═══ Provided data
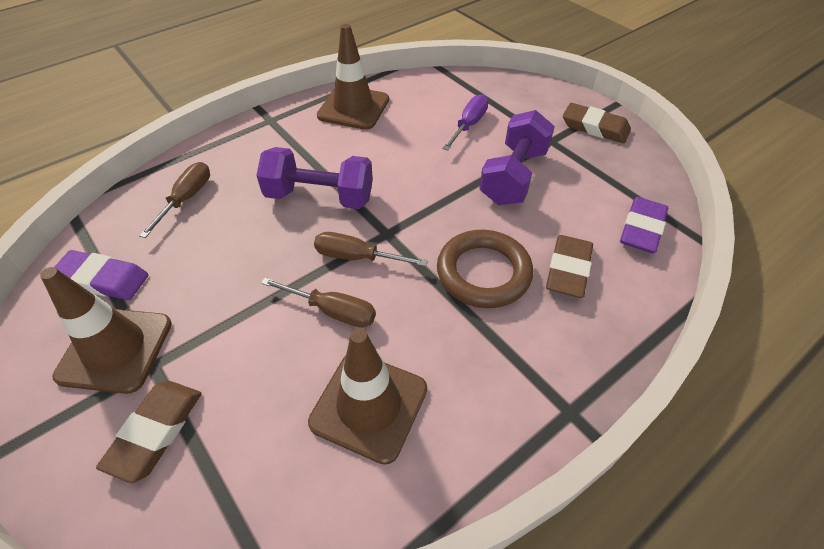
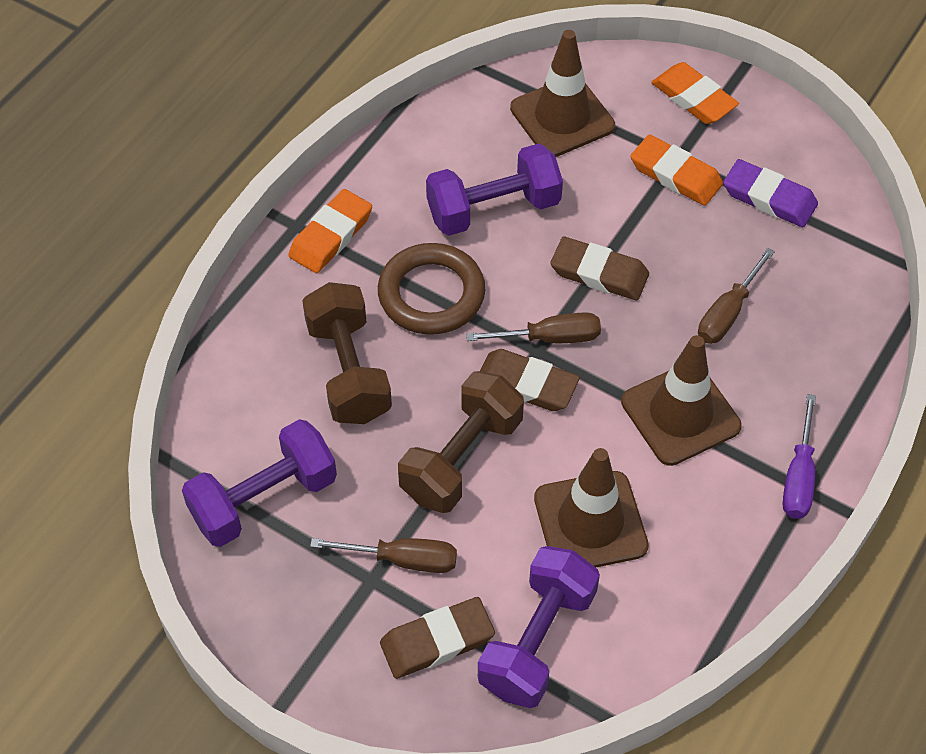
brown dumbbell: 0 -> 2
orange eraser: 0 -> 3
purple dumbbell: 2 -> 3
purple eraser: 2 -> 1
══════
═══ Provided data
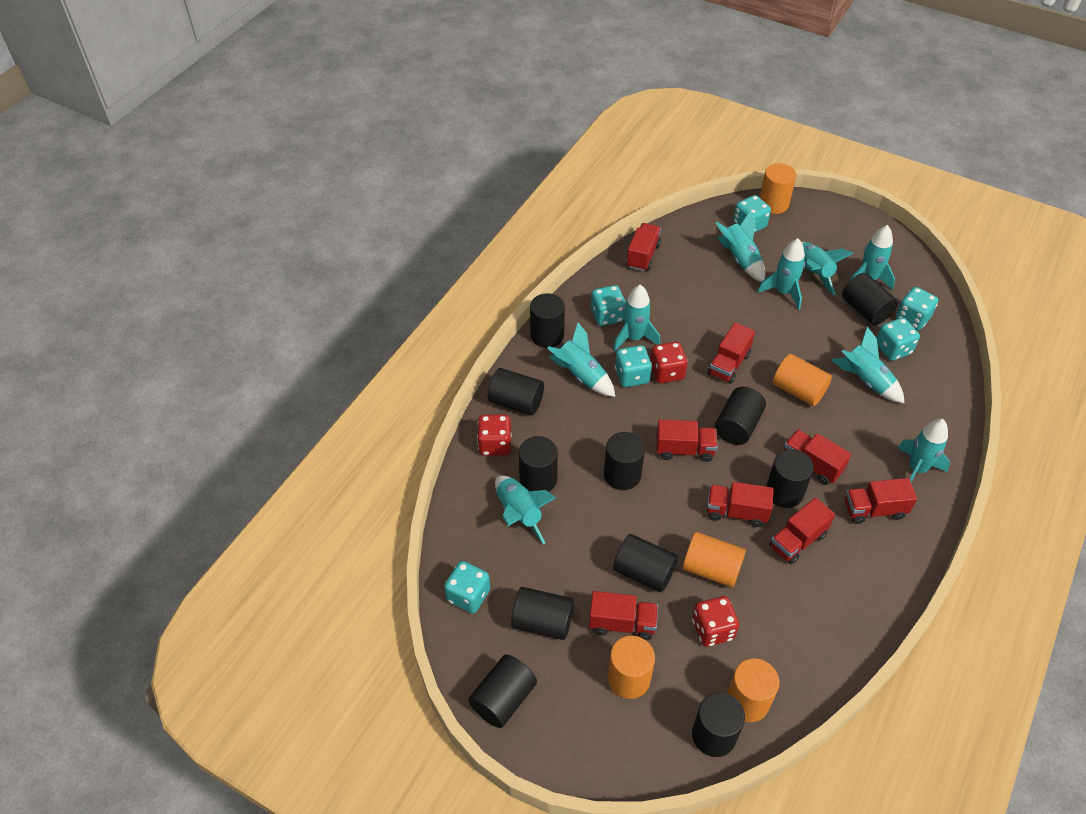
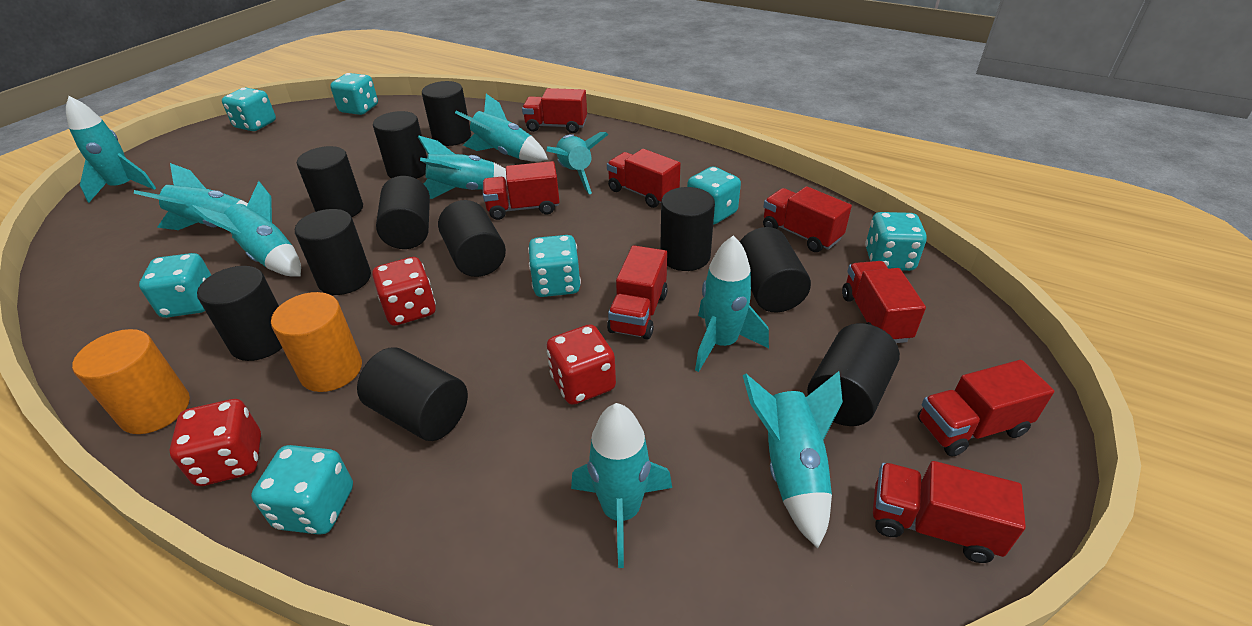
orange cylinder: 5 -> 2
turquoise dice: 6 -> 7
══════
Work item =>
Every line containing the string "purple" is required; copy each such line from the data.

Result below =>
purple dumbbell: 2 -> 3
purple eraser: 2 -> 1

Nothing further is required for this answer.